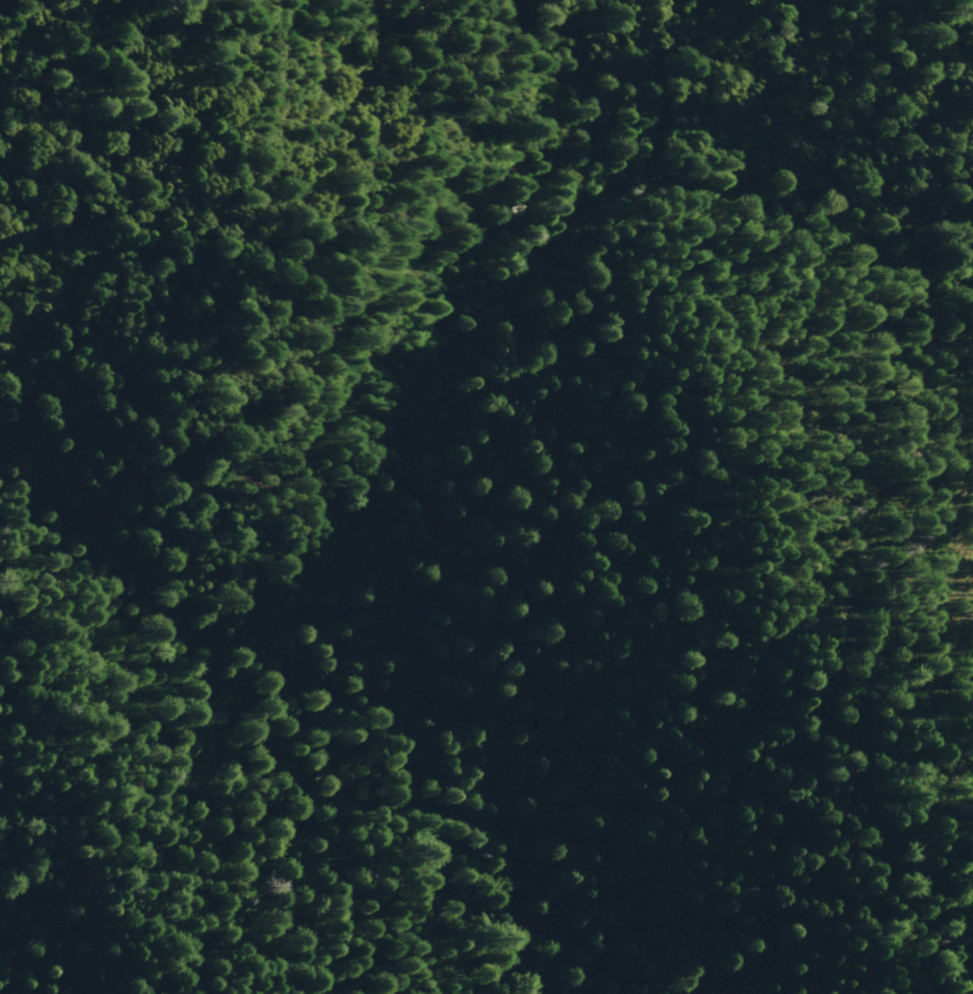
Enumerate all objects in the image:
road: (414, 112)
road: (532, 163)
road: (106, 258)

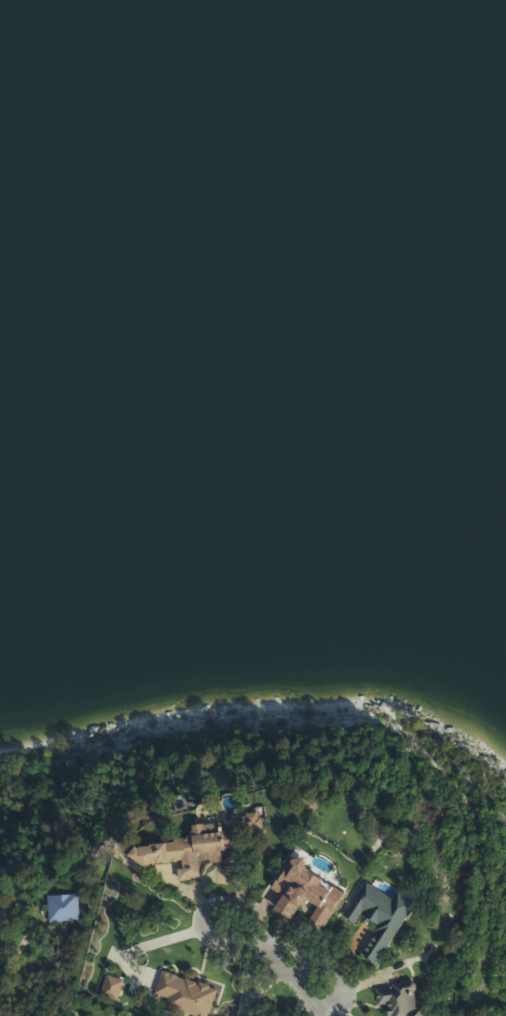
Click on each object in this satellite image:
building: (212, 846)
building: (383, 917)
road: (61, 930)
road: (251, 943)
road: (276, 965)
road: (2, 970)
building: (189, 995)
building: (403, 999)

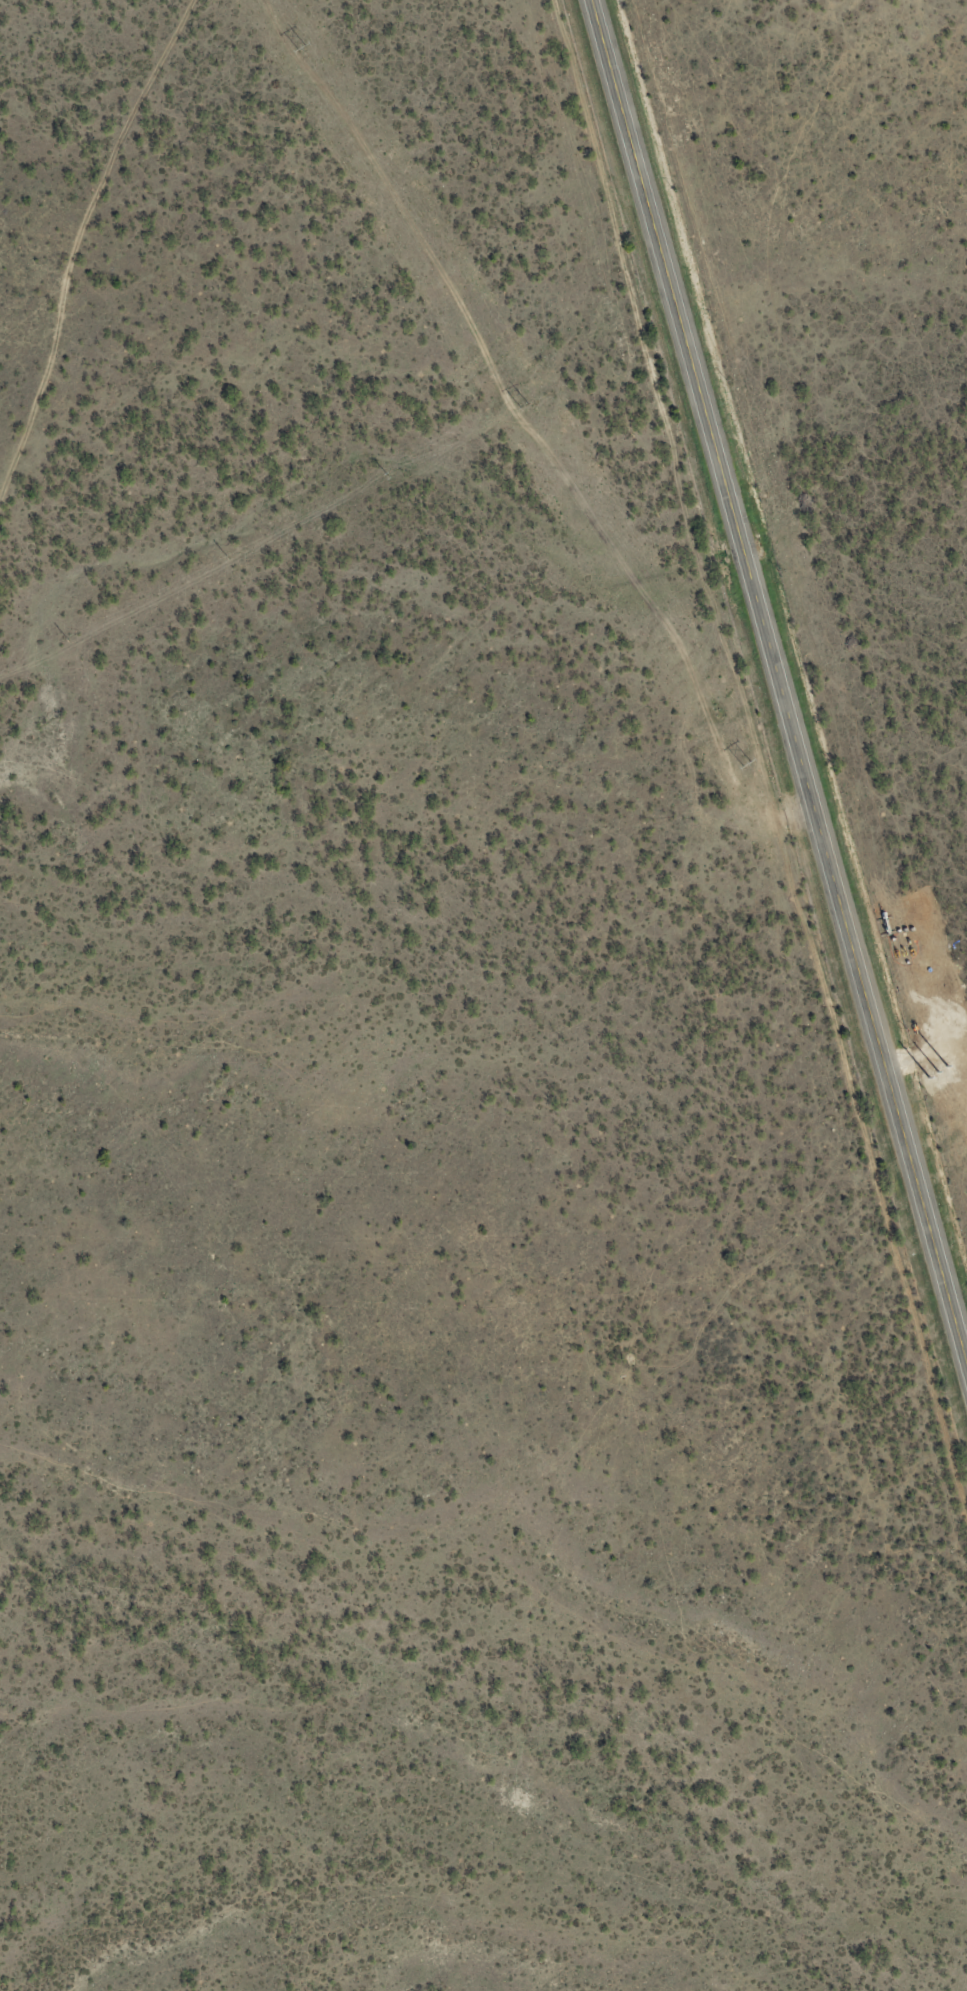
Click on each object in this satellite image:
power tower: (303, 49)
road: (69, 141)
power tower: (525, 408)
road: (780, 676)
power tower: (746, 766)
power tower: (910, 1031)

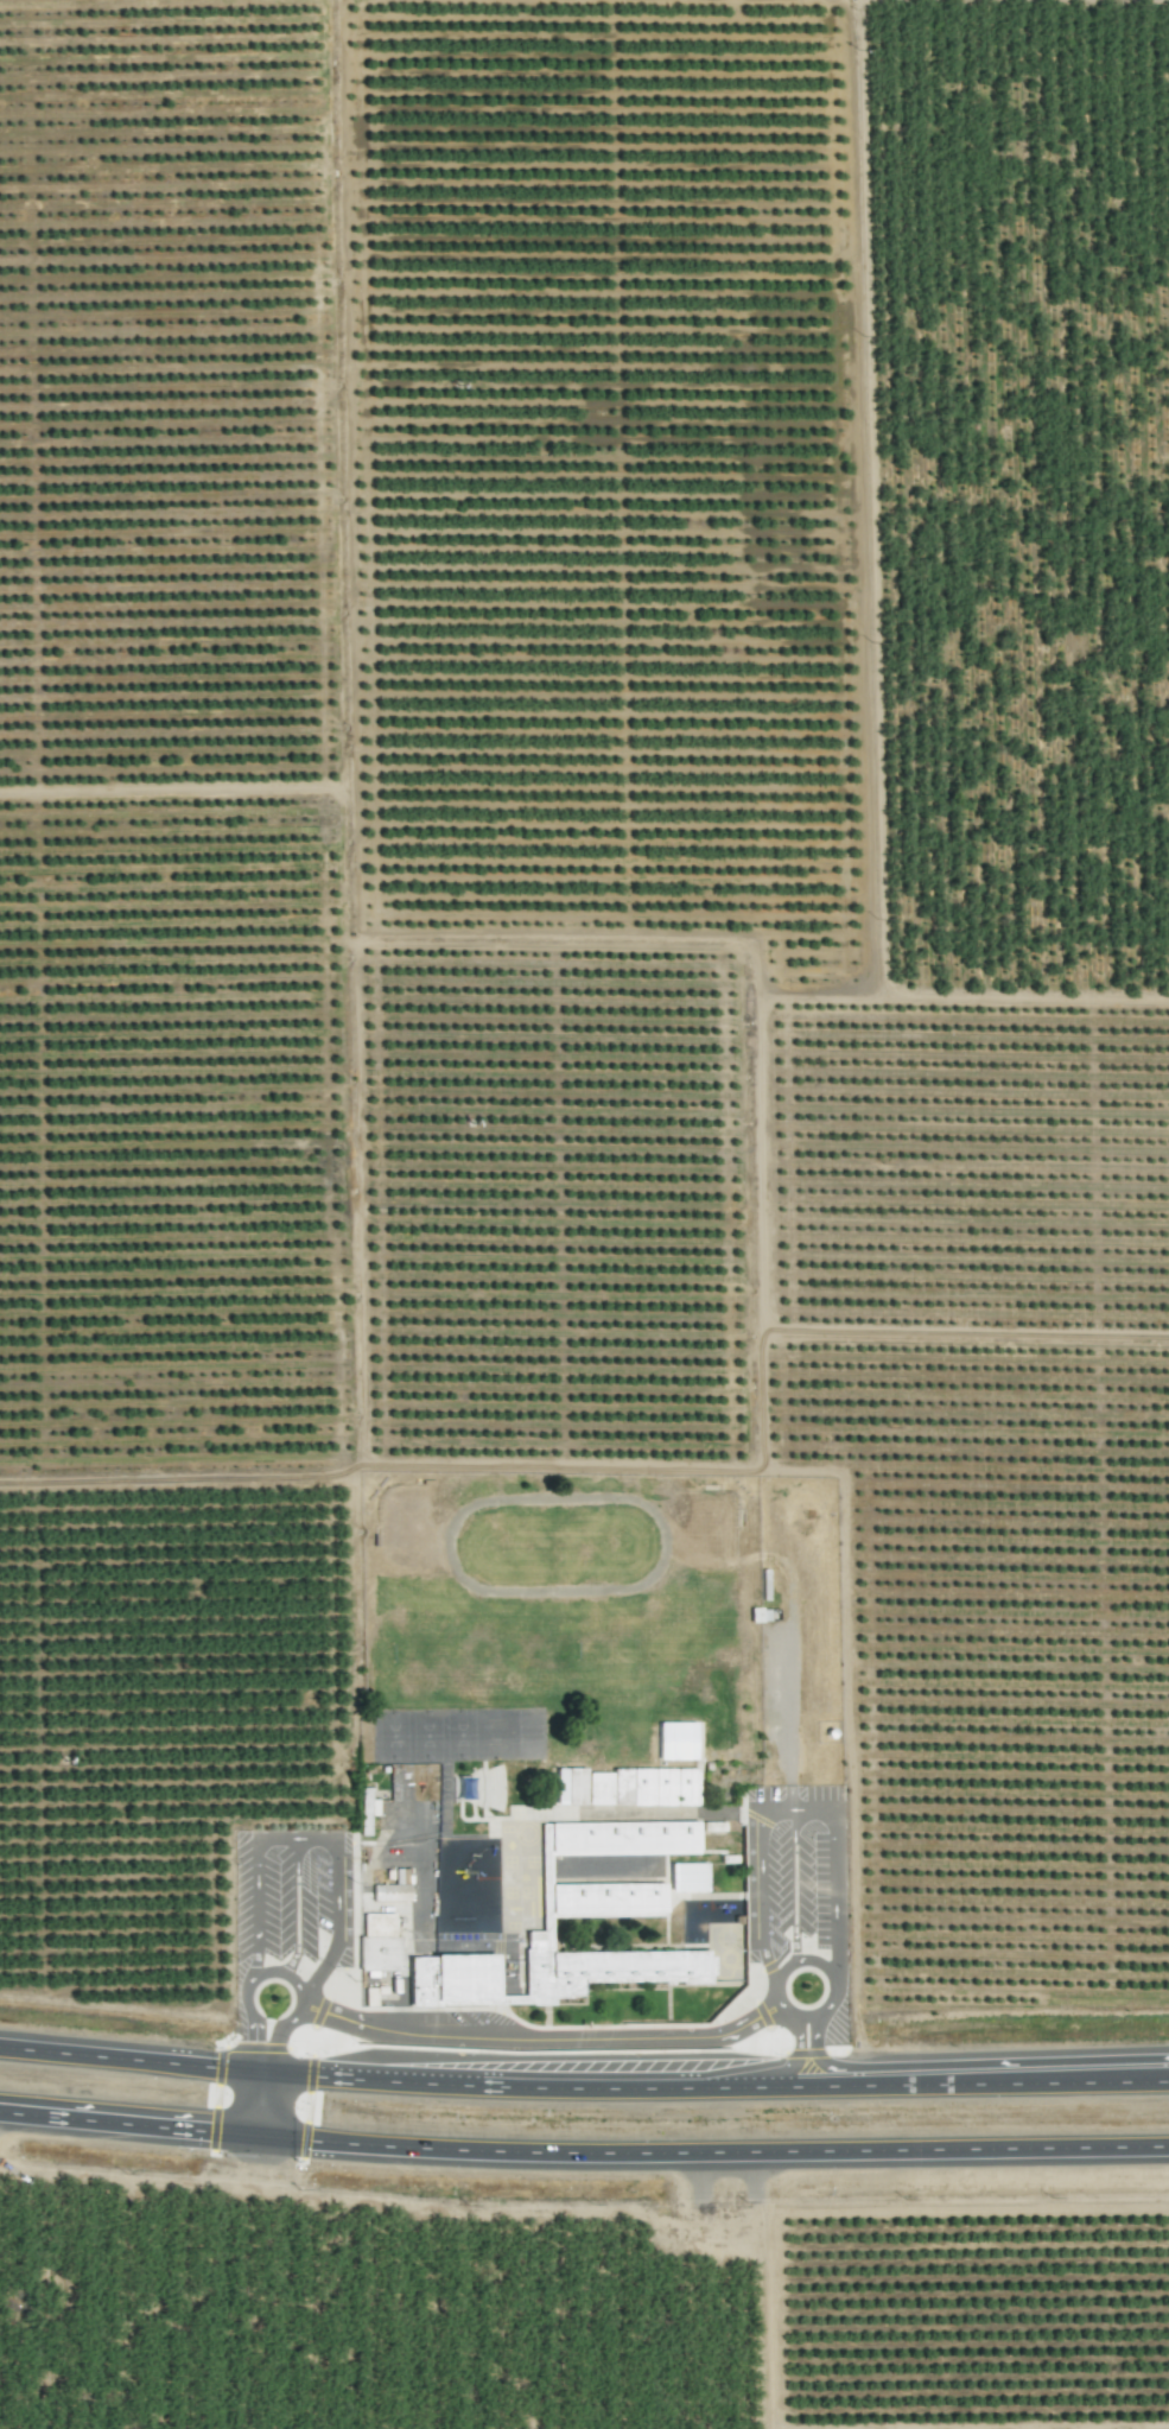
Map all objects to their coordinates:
crop: (586, 1144)
building: (676, 1740)
building: (570, 1786)
building: (642, 1787)
building: (366, 1810)
road: (798, 1810)
road: (309, 1837)
building: (618, 1838)
building: (688, 1877)
road: (794, 1885)
building: (393, 1888)
road: (295, 1907)
building: (378, 1943)
building: (560, 1953)
road: (249, 1984)
road: (779, 2005)
road: (279, 2029)
road: (543, 2038)
road: (797, 2056)
road: (817, 2057)
traffic signals: (262, 2068)
road: (583, 2083)
road: (260, 2096)
traffic signals: (258, 2134)
road: (583, 2151)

**What is expected**. Leave the pictures out and copy the rest of the data exactly.

**Answer to this problem**.
Enumerate all objects in the image:
road: (414, 112)
road: (532, 163)
road: (106, 258)

Click on each object in this satellite image:
building: (212, 846)
building: (383, 917)
road: (61, 930)
road: (251, 943)
road: (276, 965)
road: (2, 970)
building: (189, 995)
building: (403, 999)

Click on each object in this satellite image:
power tower: (303, 49)
road: (69, 141)
power tower: (525, 408)
road: (780, 676)
power tower: (746, 766)
power tower: (910, 1031)

Map all objects to their coordinates:
crop: (586, 1144)
building: (676, 1740)
building: (570, 1786)
building: (642, 1787)
building: (366, 1810)
road: (798, 1810)
road: (309, 1837)
building: (618, 1838)
building: (688, 1877)
road: (794, 1885)
building: (393, 1888)
road: (295, 1907)
building: (378, 1943)
building: (560, 1953)
road: (249, 1984)
road: (779, 2005)
road: (279, 2029)
road: (543, 2038)
road: (797, 2056)
road: (817, 2057)
traffic signals: (262, 2068)
road: (583, 2083)
road: (260, 2096)
traffic signals: (258, 2134)
road: (583, 2151)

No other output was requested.